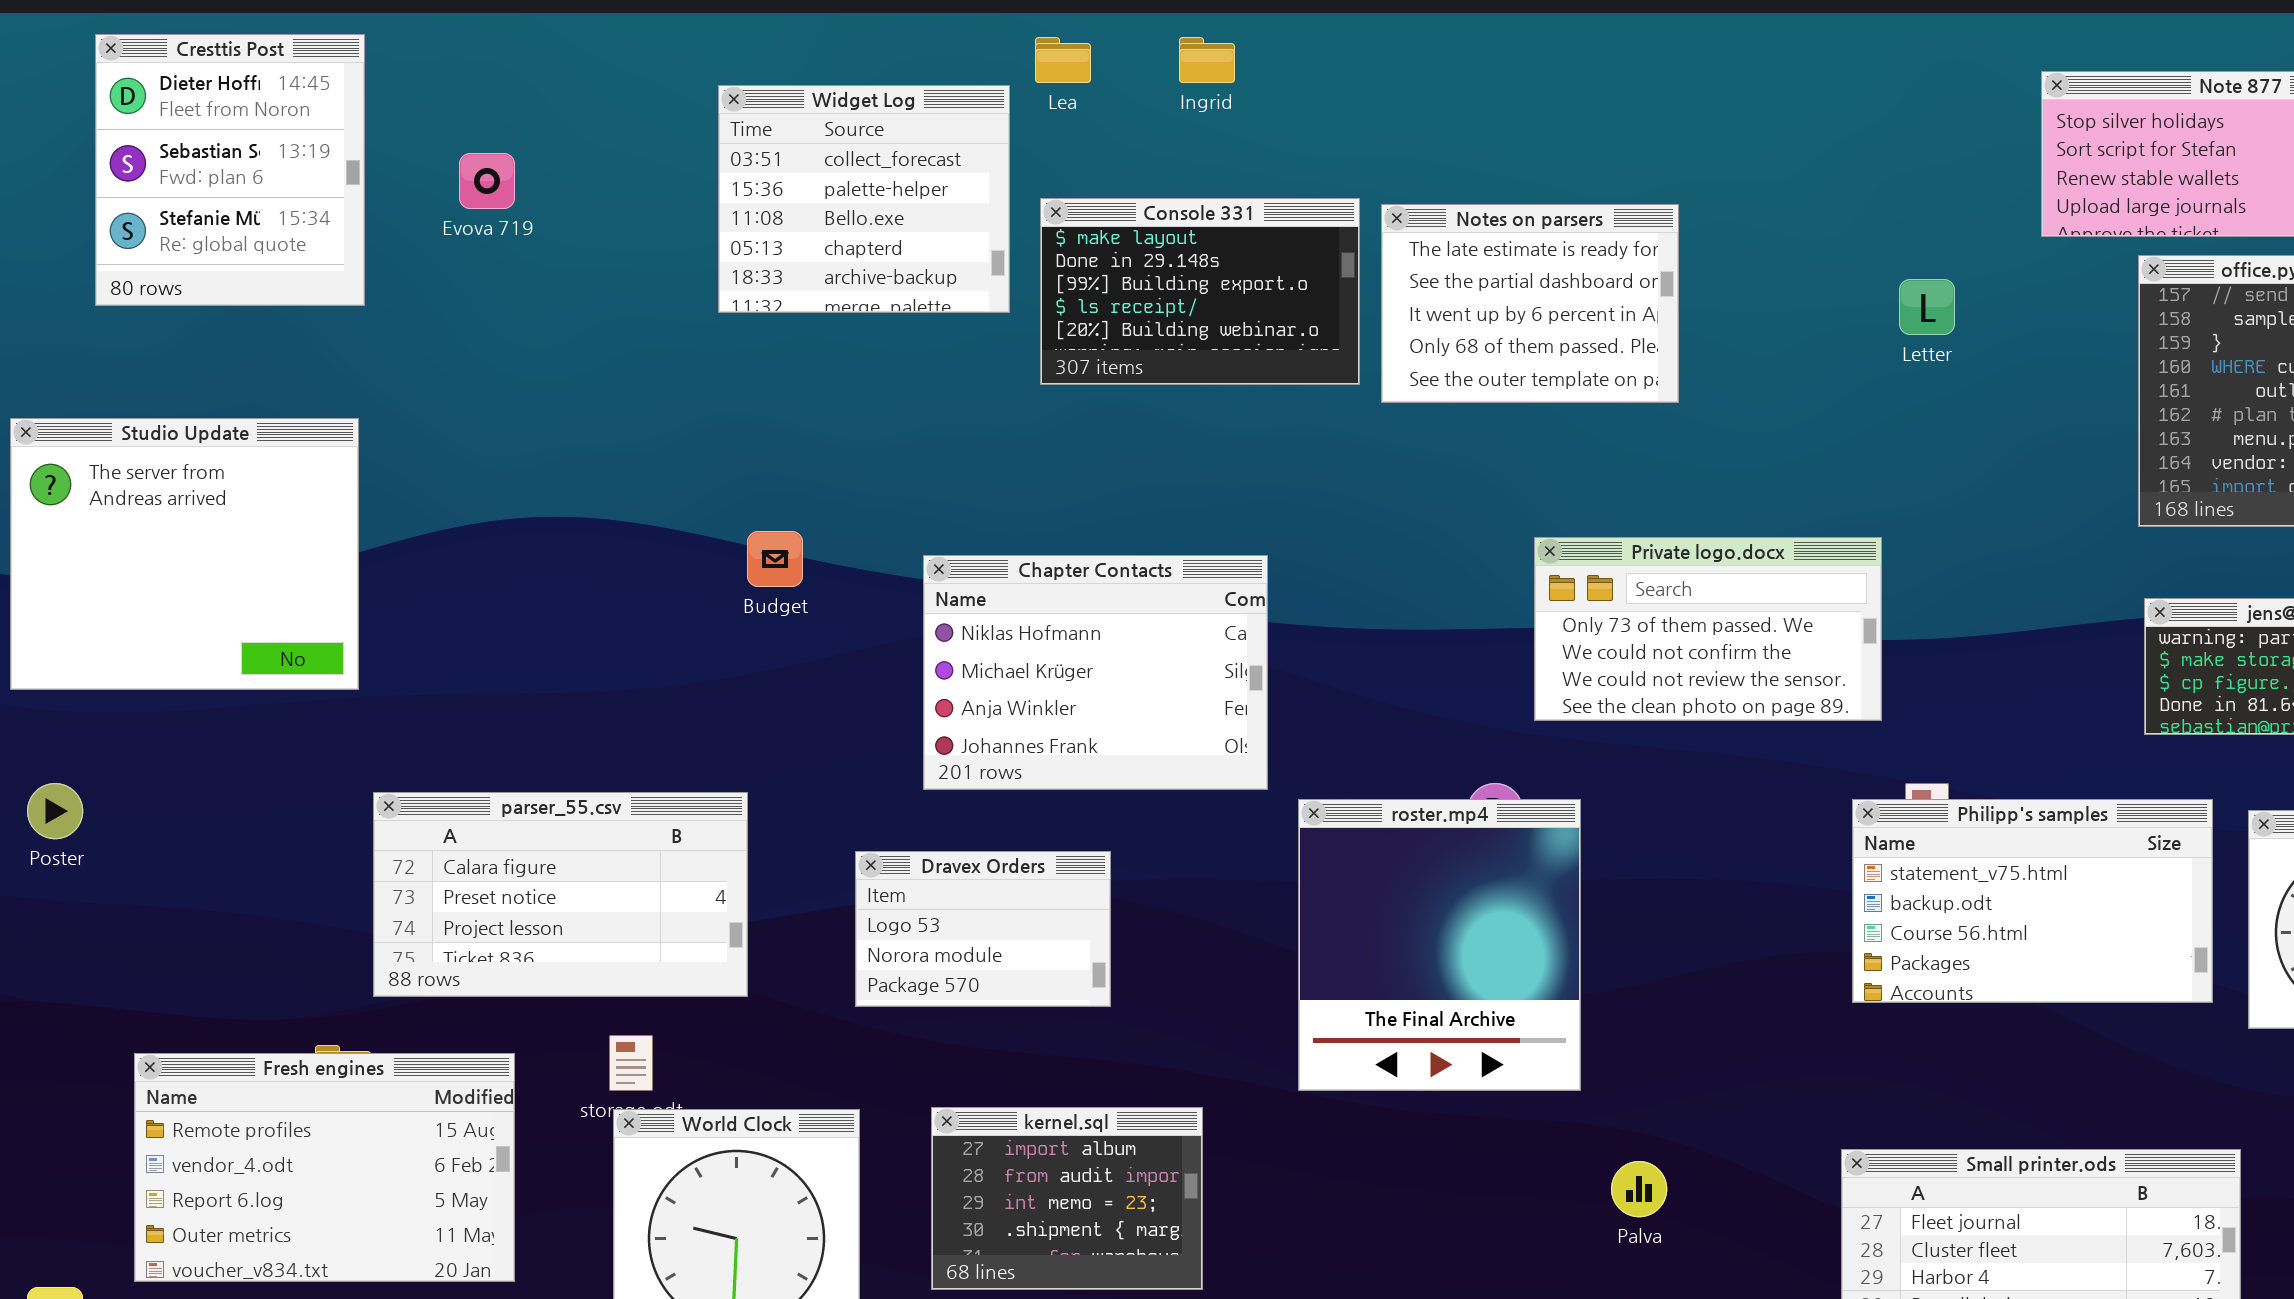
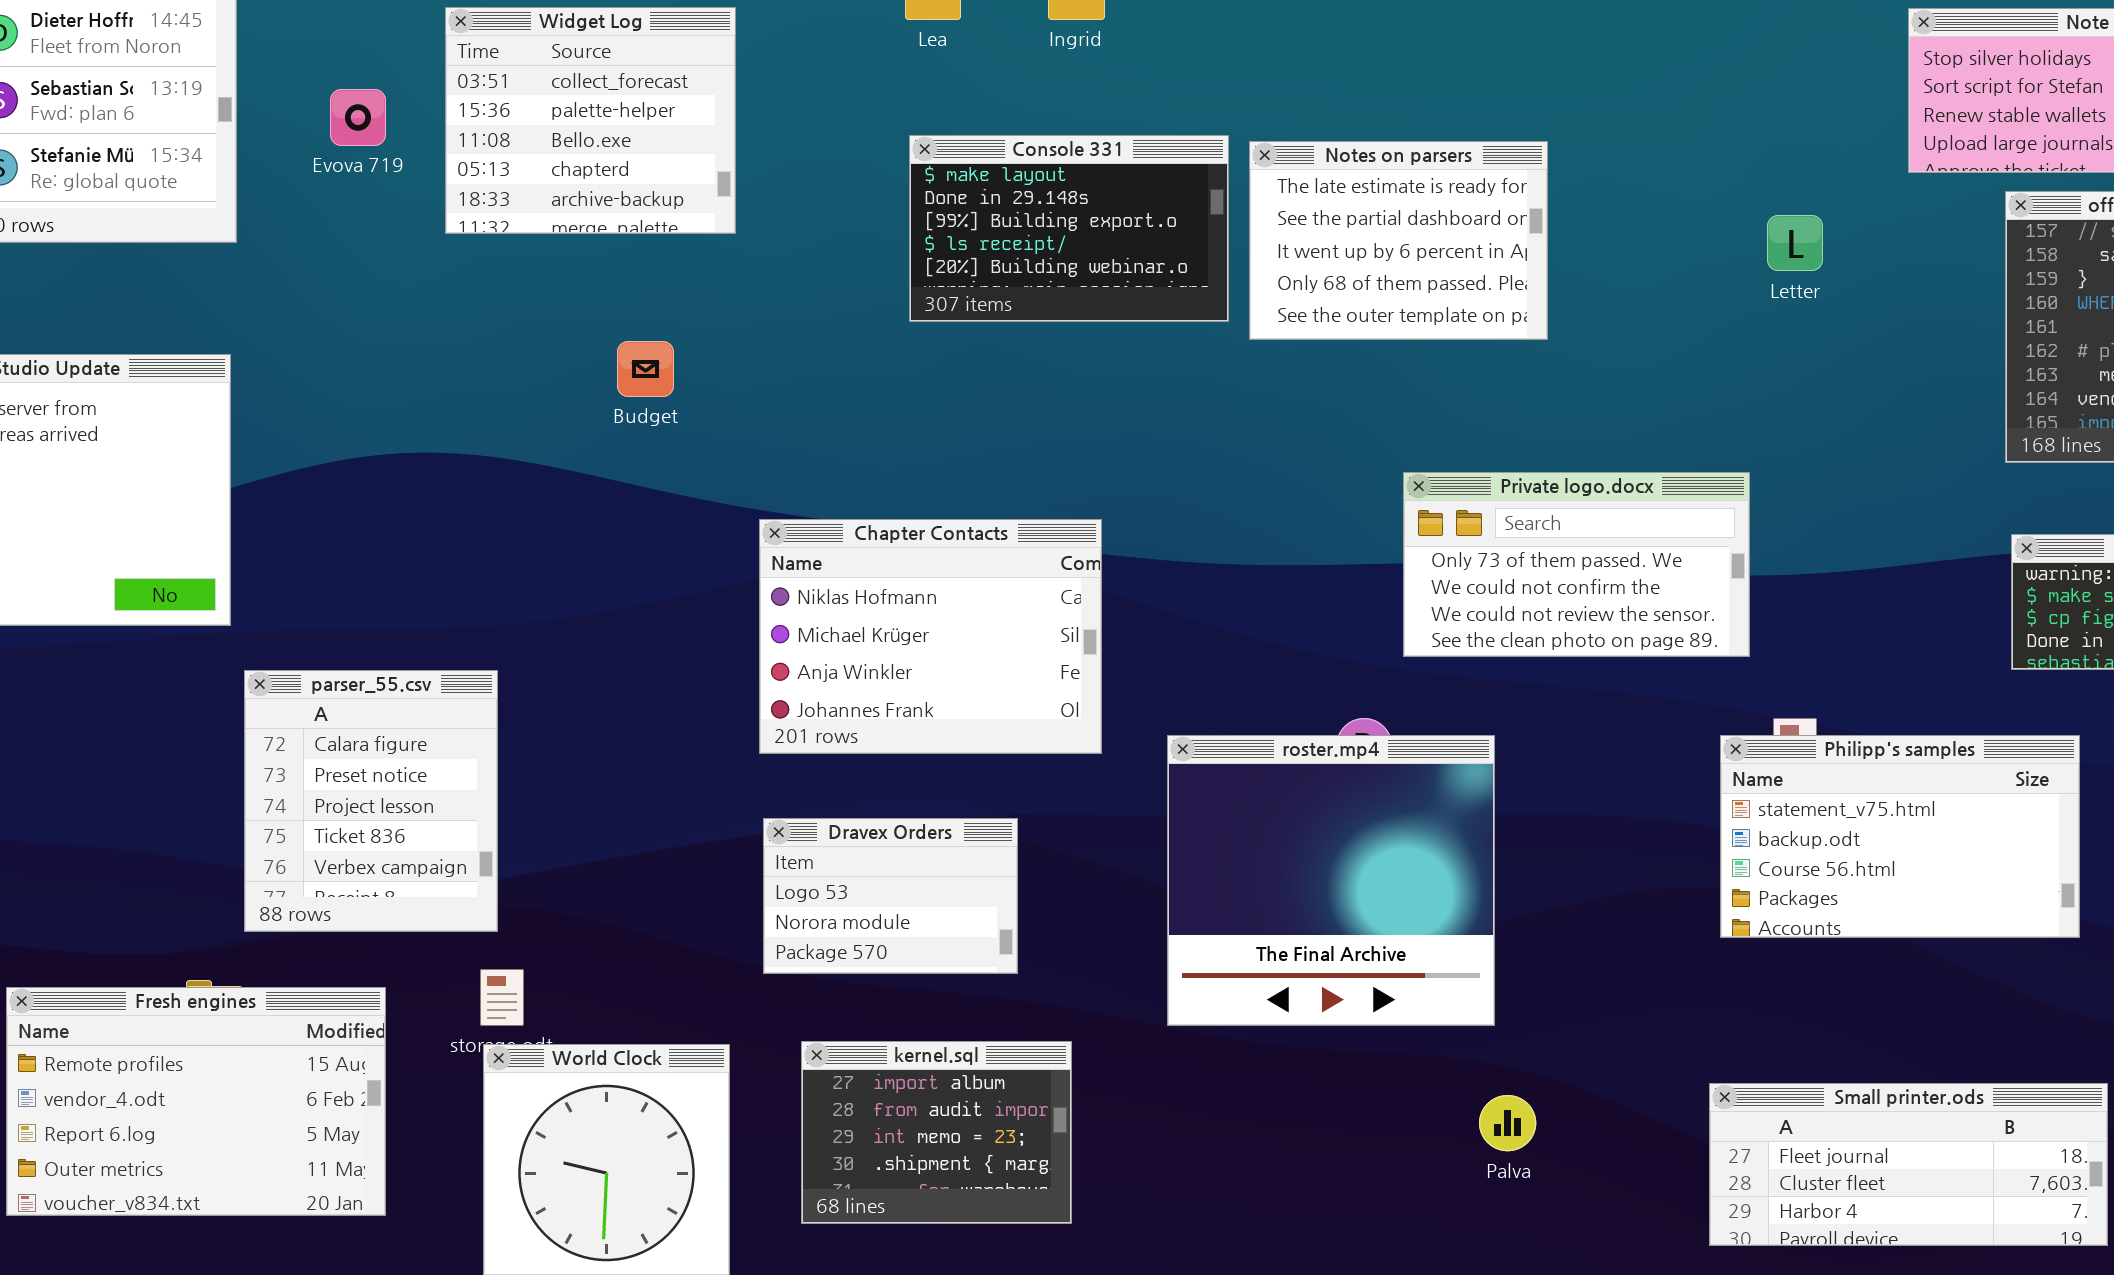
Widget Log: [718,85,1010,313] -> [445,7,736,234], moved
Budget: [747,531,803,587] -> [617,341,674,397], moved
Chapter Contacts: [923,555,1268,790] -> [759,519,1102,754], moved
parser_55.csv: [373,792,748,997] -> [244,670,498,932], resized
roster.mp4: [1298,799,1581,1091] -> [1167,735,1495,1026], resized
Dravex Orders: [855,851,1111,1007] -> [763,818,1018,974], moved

---

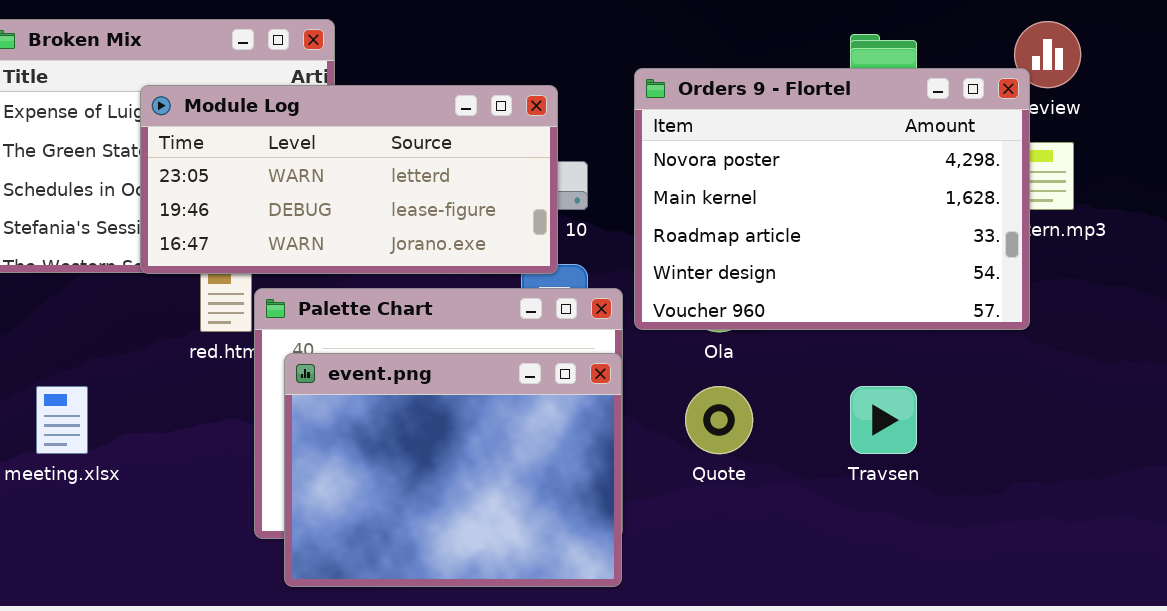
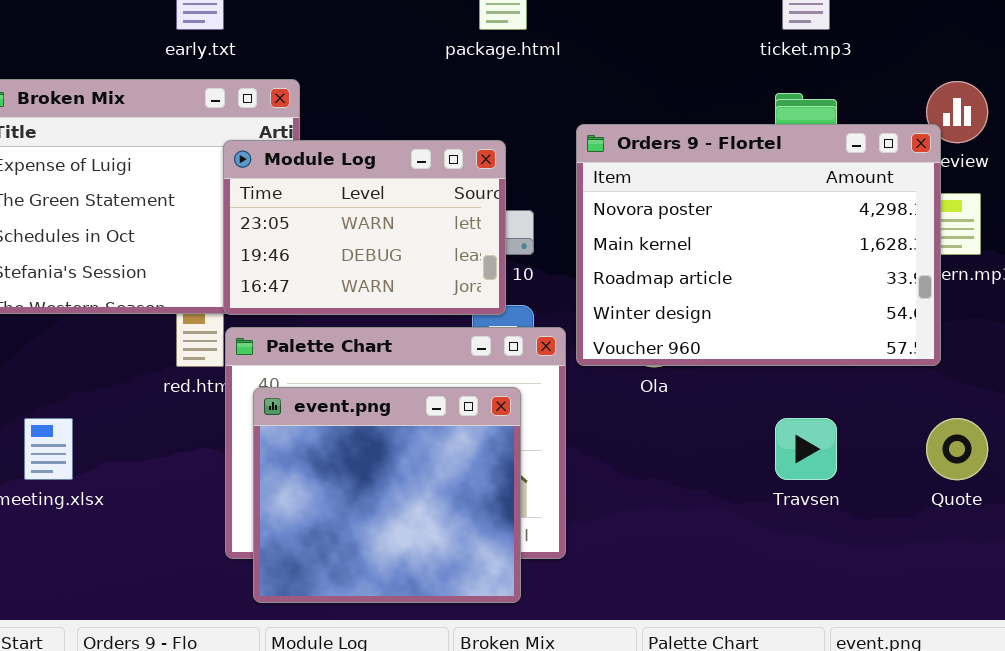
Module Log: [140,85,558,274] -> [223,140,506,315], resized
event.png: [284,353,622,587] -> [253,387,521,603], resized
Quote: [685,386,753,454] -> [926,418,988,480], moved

==

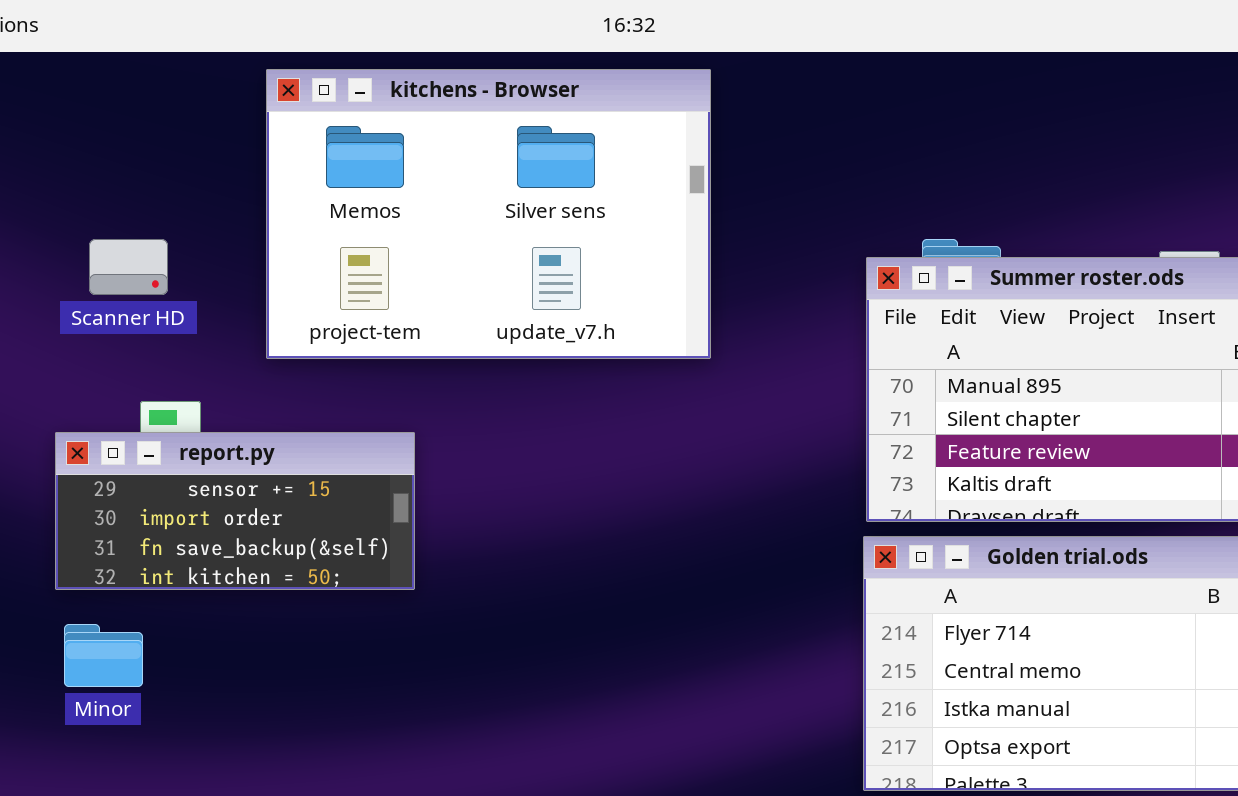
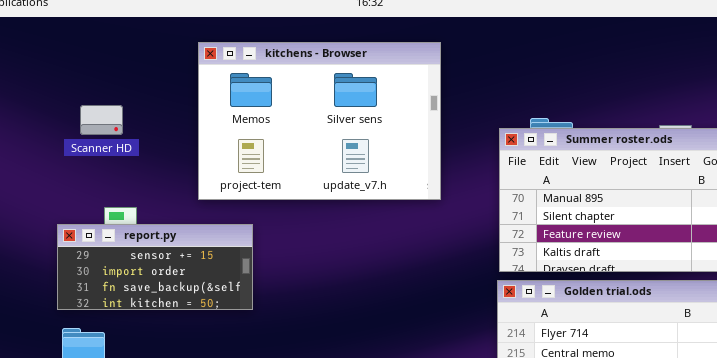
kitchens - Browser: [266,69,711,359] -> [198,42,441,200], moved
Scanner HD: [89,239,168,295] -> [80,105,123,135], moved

| DESCRIPTION OF THE TASK |
Look above for the line containing "Widget Log: [718,85,1010,313]" and the line containing "Dravex Orders: [855,851,1111,1007]". Transcribe both, with the lines between them, exactly.

| SOLUTION FOR THIS TASK |
Widget Log: [718,85,1010,313] -> [445,7,736,234], moved
Budget: [747,531,803,587] -> [617,341,674,397], moved
Chapter Contacts: [923,555,1268,790] -> [759,519,1102,754], moved
parser_55.csv: [373,792,748,997] -> [244,670,498,932], resized
roster.mp4: [1298,799,1581,1091] -> [1167,735,1495,1026], resized
Dravex Orders: [855,851,1111,1007] -> [763,818,1018,974], moved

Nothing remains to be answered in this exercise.